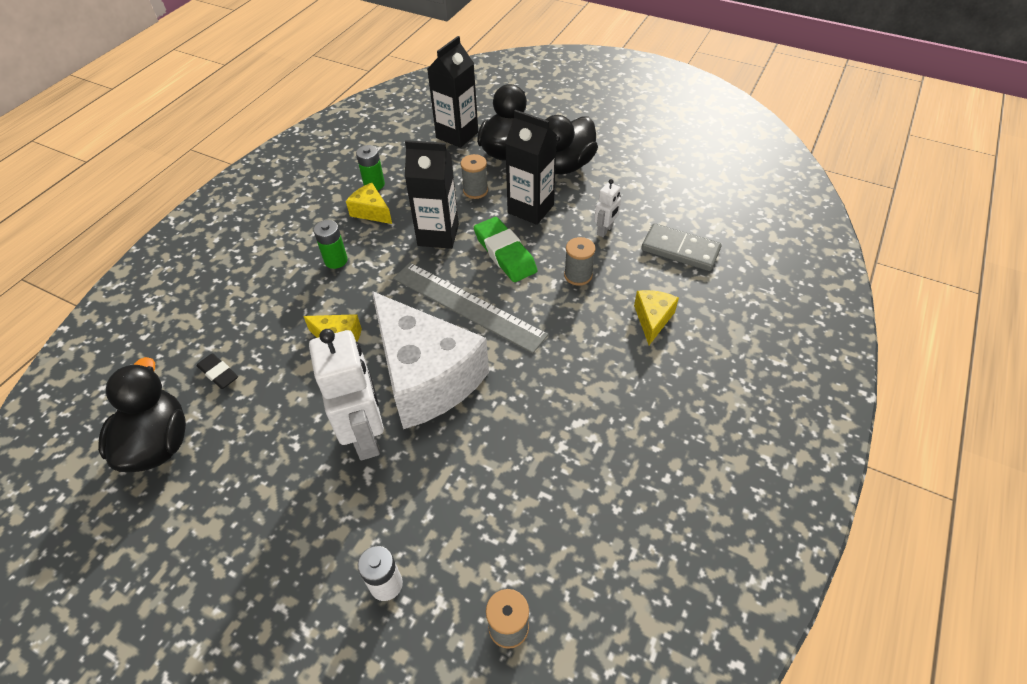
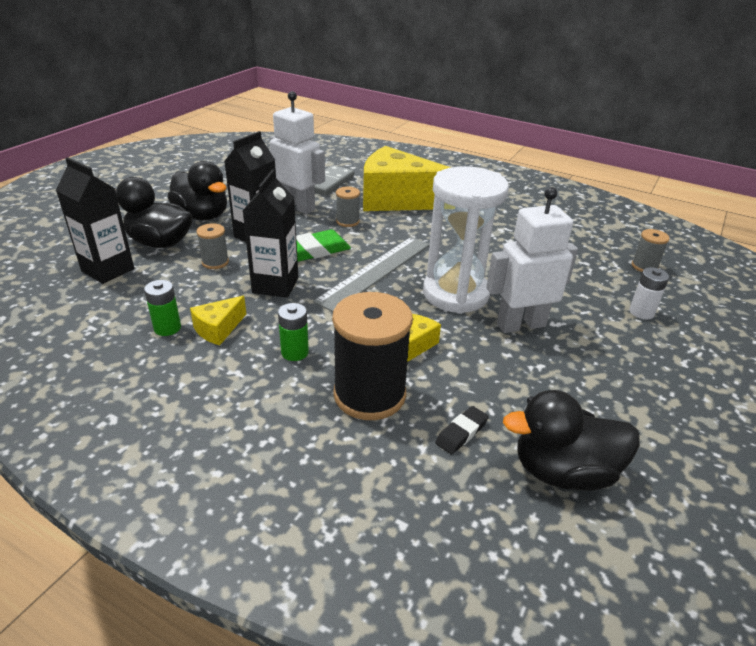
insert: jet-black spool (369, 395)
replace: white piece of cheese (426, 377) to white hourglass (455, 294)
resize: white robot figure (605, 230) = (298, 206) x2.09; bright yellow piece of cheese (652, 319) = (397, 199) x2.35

#### What the task asks
Please write every line above out exactly as given, except for any pictures.

#### Solution for this exercise
insert: jet-black spool (369, 395)
replace: white piece of cheese (426, 377) to white hourglass (455, 294)
resize: white robot figure (605, 230) = (298, 206) x2.09; bright yellow piece of cheese (652, 319) = (397, 199) x2.35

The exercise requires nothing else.